- _Work instructions_:
Leave out every line that comes before the one containing "degrees counterclockwise |", and reproduce the rest of the listing below exactly, through its last line.

- _Given information_:
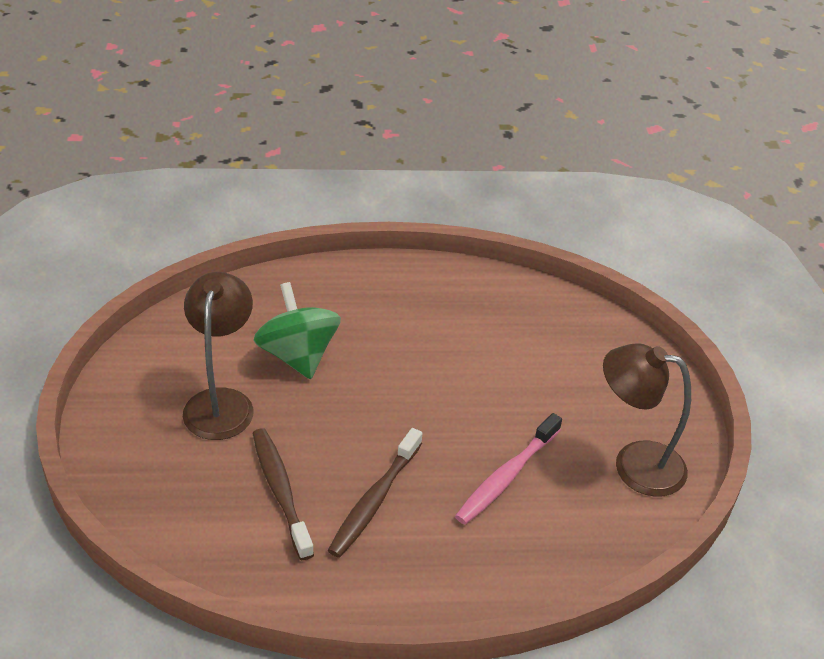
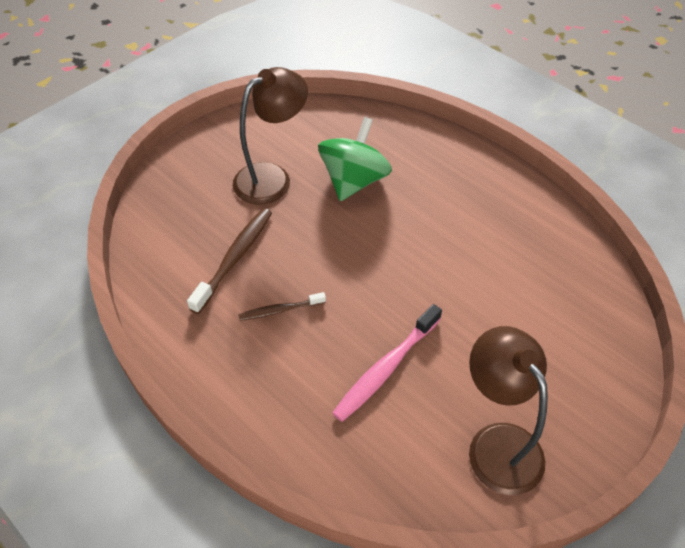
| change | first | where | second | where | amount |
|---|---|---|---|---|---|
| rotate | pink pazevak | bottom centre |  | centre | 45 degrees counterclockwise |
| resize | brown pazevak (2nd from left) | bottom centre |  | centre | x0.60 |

- _Exercise response_:
| rotate | pink pazevak | bottom centre |  | centre | 45 degrees counterclockwise |
| resize | brown pazevak (2nd from left) | bottom centre |  | centre | x0.60 |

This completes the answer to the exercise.